• **Exercise details**: Every line that holds the word "yellow" needs to be copied from the data below.

Saved data entries
<<<<
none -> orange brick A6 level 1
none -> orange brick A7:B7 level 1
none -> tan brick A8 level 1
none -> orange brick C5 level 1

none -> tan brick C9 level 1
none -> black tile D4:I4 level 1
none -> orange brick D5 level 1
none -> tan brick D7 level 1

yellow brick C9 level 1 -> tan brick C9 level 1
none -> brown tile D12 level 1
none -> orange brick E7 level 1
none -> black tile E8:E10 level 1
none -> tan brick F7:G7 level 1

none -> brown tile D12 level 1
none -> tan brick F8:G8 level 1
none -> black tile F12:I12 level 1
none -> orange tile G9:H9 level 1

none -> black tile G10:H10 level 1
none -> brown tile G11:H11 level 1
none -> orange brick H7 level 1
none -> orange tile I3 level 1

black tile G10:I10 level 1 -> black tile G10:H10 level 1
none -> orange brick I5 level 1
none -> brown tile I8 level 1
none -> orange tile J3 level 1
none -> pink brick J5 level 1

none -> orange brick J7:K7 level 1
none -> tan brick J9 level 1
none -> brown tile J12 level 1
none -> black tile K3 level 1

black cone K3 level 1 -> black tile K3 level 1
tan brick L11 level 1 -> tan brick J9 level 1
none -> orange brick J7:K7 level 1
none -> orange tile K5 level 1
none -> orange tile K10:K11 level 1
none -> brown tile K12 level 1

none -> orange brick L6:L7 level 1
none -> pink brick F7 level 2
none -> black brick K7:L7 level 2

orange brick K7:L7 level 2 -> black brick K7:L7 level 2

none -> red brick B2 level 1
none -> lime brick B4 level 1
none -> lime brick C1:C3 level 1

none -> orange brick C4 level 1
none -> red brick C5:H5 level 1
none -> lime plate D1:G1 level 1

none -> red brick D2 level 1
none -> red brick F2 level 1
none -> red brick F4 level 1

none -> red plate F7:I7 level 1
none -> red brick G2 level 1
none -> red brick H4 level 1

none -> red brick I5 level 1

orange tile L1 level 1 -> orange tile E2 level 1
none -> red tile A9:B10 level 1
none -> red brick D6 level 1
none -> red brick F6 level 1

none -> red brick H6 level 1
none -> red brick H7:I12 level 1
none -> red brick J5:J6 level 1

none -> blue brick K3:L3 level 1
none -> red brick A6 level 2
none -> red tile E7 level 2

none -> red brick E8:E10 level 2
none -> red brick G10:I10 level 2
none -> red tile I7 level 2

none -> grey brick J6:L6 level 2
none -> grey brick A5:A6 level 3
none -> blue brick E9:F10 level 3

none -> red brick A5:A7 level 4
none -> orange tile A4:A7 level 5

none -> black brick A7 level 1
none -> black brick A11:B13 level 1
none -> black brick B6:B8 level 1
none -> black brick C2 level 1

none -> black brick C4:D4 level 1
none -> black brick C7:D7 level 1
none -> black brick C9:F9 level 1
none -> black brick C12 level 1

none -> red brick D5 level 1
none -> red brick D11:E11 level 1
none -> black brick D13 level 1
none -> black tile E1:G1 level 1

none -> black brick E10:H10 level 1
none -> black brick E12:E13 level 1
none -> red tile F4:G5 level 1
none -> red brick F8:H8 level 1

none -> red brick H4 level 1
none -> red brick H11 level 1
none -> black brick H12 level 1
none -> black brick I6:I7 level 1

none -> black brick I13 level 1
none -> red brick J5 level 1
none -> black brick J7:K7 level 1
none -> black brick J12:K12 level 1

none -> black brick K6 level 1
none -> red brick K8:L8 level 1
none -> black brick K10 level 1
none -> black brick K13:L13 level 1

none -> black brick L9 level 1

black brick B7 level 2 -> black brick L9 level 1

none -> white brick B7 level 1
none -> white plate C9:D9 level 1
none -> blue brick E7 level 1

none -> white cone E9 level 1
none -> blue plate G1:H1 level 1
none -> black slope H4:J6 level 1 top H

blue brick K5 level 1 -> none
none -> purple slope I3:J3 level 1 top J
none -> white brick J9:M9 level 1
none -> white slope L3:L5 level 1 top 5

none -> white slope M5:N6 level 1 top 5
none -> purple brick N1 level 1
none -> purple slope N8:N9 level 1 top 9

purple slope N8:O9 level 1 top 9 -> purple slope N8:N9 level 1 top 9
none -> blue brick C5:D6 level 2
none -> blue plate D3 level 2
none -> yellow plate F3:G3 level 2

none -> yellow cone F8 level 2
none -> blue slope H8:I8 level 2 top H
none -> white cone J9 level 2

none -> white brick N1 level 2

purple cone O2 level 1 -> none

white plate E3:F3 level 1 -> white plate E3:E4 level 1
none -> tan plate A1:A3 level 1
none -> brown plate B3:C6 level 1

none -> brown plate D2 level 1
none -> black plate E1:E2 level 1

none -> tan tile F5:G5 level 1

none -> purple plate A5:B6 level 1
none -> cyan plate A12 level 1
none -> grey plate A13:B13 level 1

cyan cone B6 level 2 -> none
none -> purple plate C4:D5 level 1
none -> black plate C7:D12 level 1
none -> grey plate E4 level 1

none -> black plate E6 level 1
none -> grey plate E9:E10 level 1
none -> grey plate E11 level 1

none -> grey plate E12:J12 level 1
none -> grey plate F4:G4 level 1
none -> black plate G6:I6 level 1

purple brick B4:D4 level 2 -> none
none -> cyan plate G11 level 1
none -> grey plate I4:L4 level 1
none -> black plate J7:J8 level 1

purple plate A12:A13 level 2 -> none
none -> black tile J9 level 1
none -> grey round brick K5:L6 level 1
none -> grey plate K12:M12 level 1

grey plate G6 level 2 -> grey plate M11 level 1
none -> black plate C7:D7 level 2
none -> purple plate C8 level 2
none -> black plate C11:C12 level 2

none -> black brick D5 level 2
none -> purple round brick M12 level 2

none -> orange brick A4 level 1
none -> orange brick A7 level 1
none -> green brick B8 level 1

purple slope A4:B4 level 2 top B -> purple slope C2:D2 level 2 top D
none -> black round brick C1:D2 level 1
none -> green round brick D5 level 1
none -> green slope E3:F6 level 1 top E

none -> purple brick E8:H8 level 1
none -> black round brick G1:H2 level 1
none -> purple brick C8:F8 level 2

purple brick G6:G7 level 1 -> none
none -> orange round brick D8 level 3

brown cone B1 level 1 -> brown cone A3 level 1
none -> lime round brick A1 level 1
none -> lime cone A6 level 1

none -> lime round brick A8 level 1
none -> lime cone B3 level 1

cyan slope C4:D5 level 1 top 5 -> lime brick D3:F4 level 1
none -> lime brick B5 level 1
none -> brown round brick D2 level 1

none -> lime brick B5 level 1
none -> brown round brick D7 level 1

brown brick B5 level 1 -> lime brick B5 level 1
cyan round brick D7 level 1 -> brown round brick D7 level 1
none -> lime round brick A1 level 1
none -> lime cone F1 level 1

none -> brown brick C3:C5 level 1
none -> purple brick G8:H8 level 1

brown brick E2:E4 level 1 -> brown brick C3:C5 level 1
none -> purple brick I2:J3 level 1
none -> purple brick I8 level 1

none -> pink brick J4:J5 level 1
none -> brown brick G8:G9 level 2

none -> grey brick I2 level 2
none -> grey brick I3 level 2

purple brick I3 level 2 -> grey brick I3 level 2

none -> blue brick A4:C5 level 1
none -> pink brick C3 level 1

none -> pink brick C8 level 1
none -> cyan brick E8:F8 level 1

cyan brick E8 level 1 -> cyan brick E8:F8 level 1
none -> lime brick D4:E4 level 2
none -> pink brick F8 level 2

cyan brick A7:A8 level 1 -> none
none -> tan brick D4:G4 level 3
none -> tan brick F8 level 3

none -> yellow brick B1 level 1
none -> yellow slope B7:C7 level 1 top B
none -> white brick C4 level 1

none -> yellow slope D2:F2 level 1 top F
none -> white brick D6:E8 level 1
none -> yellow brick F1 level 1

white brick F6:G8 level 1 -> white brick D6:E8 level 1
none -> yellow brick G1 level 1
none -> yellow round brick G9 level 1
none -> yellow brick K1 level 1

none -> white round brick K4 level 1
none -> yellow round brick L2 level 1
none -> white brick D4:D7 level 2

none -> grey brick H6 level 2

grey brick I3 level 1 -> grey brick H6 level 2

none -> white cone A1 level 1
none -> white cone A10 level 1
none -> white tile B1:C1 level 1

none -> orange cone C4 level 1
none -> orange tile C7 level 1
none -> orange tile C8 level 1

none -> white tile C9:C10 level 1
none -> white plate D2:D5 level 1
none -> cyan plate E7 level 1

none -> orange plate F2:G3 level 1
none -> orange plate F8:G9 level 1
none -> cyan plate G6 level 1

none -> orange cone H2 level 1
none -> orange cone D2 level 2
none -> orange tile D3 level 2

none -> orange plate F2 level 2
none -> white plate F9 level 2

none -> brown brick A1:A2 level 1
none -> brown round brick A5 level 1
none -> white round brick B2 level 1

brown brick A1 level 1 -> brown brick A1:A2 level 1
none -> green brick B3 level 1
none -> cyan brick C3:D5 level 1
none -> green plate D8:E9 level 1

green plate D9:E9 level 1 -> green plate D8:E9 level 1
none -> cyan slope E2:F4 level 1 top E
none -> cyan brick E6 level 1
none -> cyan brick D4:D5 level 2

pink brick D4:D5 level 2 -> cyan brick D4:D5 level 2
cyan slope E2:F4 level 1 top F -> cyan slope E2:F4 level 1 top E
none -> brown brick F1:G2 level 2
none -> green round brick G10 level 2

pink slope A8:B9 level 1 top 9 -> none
>>>>
• **Your solution**:
yellow brick C9 level 1 -> tan brick C9 level 1
none -> yellow plate F3:G3 level 2
none -> yellow cone F8 level 2
none -> yellow brick B1 level 1
none -> yellow slope B7:C7 level 1 top B
none -> yellow slope D2:F2 level 1 top F
none -> yellow brick F1 level 1
none -> yellow brick G1 level 1
none -> yellow round brick G9 level 1
none -> yellow brick K1 level 1
none -> yellow round brick L2 level 1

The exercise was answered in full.